BEGIN Dataset extract
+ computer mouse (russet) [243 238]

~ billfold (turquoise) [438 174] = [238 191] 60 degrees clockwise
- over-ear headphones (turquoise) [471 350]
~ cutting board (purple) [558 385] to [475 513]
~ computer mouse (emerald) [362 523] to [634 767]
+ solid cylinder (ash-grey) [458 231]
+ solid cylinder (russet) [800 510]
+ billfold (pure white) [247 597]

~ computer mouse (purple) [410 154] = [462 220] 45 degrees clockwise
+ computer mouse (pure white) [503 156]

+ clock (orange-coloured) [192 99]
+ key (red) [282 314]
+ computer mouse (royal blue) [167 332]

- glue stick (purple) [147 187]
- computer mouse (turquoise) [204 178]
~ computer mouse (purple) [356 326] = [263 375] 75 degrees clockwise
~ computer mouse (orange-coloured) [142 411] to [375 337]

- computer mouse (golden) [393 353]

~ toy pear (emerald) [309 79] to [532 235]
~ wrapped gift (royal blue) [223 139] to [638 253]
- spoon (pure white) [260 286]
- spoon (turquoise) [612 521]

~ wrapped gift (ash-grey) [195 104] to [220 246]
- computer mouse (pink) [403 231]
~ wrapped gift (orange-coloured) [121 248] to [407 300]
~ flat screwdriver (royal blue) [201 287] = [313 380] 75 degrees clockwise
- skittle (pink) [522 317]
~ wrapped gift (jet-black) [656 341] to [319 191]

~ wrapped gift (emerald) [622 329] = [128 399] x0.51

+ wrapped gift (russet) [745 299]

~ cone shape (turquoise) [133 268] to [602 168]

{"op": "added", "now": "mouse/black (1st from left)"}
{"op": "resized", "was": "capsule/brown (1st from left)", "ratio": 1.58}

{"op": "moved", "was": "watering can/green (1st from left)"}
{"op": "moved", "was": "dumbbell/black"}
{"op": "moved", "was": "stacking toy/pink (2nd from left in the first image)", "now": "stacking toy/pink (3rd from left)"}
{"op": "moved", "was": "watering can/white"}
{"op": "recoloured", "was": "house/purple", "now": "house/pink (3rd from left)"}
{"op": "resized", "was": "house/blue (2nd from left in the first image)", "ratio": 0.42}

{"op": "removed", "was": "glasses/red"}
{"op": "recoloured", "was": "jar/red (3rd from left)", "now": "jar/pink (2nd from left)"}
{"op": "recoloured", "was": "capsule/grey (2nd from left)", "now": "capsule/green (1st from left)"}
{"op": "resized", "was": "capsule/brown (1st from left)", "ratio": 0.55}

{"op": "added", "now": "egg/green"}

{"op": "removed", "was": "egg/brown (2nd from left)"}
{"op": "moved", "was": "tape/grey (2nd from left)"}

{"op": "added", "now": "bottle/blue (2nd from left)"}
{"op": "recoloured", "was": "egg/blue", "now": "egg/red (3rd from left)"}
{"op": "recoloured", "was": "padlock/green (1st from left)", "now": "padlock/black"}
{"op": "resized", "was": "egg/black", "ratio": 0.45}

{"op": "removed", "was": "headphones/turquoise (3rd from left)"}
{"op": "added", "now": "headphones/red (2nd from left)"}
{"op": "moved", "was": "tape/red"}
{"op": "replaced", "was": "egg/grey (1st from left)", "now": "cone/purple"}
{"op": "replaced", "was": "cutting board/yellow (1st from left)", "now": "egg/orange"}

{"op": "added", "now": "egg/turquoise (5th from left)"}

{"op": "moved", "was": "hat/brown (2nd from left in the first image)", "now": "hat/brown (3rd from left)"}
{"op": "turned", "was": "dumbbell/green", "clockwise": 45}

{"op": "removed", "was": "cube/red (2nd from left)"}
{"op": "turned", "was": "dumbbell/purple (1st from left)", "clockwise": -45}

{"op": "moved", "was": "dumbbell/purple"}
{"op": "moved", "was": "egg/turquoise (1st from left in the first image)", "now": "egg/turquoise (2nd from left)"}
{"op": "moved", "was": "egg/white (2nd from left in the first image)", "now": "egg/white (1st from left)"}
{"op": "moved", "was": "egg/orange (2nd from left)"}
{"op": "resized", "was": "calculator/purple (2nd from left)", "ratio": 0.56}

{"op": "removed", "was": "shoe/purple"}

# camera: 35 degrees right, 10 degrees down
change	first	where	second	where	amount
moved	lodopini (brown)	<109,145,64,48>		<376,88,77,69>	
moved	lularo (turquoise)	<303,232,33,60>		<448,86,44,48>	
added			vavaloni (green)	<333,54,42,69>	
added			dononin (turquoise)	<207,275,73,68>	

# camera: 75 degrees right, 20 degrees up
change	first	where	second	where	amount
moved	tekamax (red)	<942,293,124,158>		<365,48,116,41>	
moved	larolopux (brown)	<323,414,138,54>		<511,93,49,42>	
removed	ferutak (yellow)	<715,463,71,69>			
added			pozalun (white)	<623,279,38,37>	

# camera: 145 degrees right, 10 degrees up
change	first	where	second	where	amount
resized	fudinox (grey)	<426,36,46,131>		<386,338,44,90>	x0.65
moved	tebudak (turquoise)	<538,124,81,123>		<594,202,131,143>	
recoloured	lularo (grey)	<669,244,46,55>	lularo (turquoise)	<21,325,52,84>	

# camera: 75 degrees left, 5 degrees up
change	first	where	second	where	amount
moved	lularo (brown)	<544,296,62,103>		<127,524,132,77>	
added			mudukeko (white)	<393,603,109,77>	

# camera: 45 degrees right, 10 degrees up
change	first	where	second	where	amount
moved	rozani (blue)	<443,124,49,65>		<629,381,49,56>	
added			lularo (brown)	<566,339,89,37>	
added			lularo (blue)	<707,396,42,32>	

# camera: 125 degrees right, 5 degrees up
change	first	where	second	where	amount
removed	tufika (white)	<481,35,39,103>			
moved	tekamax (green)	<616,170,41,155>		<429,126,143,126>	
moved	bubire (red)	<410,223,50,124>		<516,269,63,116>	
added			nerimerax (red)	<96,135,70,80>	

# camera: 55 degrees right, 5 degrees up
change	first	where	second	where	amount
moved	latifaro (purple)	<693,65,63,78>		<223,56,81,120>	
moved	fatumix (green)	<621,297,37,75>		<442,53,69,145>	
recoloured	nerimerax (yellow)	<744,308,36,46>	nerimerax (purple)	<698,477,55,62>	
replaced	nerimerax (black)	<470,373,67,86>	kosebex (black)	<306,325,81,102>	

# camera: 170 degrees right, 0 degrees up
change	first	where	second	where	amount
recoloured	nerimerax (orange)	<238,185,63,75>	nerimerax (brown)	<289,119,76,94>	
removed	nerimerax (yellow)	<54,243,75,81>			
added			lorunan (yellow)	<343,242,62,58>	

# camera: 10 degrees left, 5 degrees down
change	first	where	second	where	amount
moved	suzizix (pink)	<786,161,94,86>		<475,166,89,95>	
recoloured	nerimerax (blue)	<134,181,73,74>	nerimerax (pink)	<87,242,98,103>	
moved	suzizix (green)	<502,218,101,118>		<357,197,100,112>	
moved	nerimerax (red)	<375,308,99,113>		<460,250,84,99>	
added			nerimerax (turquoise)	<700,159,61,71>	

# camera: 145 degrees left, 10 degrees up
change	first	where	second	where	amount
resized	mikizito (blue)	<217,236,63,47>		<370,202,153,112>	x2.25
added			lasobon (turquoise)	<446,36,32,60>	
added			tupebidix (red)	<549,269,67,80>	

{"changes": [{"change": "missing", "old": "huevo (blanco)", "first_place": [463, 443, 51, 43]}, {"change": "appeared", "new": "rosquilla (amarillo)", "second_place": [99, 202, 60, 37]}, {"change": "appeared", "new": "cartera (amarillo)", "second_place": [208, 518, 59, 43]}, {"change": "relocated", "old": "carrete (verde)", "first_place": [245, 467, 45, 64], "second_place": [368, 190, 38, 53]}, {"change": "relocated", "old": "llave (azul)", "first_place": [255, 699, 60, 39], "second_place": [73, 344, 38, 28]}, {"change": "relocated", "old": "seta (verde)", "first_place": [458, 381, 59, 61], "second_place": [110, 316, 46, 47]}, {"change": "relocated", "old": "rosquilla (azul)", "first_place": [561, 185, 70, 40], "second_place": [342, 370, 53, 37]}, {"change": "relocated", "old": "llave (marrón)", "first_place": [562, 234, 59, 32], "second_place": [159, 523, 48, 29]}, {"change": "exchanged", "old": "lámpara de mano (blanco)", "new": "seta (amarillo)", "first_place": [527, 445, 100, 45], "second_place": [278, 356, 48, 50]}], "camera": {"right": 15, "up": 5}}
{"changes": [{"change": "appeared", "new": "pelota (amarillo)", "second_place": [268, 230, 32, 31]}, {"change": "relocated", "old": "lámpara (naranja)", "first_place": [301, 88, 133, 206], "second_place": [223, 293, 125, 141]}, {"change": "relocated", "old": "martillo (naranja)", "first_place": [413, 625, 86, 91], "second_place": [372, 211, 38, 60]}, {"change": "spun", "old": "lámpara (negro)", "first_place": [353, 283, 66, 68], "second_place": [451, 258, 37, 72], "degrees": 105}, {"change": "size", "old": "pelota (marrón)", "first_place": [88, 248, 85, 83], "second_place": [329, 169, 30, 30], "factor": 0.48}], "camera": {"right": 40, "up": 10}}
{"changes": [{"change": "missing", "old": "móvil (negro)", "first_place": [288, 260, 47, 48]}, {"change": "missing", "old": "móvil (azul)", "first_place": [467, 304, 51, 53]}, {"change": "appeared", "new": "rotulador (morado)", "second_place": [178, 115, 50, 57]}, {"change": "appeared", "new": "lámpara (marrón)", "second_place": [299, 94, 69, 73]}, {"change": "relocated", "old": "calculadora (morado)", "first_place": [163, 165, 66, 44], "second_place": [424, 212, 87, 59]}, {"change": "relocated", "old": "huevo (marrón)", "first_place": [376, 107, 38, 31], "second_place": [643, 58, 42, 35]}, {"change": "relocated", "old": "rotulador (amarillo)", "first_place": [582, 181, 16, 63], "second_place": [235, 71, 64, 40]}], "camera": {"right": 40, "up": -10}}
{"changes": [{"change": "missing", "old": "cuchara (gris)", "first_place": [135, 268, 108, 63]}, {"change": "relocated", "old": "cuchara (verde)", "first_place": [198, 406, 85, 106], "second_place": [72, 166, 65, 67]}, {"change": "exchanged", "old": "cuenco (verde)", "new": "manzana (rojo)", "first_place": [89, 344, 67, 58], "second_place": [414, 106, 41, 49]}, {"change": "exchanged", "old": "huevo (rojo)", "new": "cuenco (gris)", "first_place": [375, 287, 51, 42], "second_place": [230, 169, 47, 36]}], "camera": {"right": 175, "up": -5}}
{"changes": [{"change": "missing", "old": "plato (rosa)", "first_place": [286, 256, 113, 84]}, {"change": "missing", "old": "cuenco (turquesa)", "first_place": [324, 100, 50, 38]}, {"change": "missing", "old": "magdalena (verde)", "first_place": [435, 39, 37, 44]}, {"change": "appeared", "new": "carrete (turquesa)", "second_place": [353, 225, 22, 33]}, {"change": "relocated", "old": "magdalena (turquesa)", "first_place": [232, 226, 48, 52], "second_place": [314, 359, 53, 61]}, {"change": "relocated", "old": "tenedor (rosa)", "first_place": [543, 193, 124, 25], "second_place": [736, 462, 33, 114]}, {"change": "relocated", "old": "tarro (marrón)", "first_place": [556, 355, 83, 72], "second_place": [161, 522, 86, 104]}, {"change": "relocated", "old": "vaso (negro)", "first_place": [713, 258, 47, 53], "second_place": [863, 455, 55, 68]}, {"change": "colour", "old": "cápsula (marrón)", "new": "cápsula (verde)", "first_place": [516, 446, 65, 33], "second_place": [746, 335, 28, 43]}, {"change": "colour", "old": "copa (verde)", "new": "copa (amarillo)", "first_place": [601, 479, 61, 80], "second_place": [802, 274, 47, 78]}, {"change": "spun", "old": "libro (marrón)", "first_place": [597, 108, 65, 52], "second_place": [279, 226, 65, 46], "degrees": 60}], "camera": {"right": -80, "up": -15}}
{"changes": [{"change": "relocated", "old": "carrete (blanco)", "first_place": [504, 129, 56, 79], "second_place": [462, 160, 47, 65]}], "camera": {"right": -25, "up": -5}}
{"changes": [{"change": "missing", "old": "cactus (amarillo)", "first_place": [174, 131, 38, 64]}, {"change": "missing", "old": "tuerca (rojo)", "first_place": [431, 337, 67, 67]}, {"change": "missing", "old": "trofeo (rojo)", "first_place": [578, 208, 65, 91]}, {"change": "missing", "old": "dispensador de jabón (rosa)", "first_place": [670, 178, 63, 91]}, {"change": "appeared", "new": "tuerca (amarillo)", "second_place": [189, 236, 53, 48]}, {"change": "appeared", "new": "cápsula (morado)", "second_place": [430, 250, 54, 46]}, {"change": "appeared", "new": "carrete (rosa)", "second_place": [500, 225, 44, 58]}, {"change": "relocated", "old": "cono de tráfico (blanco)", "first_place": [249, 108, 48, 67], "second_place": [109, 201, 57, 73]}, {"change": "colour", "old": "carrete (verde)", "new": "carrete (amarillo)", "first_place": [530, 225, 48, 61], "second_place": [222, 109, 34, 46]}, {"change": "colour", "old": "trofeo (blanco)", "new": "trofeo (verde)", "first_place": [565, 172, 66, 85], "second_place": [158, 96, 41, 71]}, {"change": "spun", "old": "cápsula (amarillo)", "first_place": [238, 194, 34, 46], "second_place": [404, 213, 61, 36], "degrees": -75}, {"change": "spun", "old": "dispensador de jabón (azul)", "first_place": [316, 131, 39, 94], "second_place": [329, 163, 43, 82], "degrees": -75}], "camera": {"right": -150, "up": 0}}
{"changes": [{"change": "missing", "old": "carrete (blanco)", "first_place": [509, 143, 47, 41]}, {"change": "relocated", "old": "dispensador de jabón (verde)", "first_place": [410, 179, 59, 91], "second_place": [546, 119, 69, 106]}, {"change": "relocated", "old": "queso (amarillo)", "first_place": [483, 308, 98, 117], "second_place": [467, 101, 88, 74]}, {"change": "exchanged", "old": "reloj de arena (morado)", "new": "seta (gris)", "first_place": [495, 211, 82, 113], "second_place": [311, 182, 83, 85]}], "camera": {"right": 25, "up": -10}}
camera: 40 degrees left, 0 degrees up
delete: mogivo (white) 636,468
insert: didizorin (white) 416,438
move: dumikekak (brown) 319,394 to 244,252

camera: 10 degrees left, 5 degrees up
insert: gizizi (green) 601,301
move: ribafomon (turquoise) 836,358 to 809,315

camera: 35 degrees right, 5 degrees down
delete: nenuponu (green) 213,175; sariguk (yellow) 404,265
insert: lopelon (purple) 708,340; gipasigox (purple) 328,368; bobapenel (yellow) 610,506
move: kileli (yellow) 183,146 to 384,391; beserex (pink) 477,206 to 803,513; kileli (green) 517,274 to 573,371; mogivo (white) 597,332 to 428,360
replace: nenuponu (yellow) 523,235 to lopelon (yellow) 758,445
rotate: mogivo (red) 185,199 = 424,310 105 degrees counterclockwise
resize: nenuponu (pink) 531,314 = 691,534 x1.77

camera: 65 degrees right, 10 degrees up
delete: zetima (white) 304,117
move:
END Dataset extract
Your objective: Copy out the line containing "camera: 40 degrees left, 0 degrees up", then every line after it through the end of the listing, exactly and with nothing else.

Reply:
camera: 40 degrees left, 0 degrees up
delete: mogivo (white) 636,468
insert: didizorin (white) 416,438
move: dumikekak (brown) 319,394 to 244,252

camera: 10 degrees left, 5 degrees up
insert: gizizi (green) 601,301
move: ribafomon (turquoise) 836,358 to 809,315

camera: 35 degrees right, 5 degrees down
delete: nenuponu (green) 213,175; sariguk (yellow) 404,265
insert: lopelon (purple) 708,340; gipasigox (purple) 328,368; bobapenel (yellow) 610,506
move: kileli (yellow) 183,146 to 384,391; beserex (pink) 477,206 to 803,513; kileli (green) 517,274 to 573,371; mogivo (white) 597,332 to 428,360
replace: nenuponu (yellow) 523,235 to lopelon (yellow) 758,445
rotate: mogivo (red) 185,199 = 424,310 105 degrees counterclockwise
resize: nenuponu (pink) 531,314 = 691,534 x1.77

camera: 65 degrees right, 10 degrees up
delete: zetima (white) 304,117
move:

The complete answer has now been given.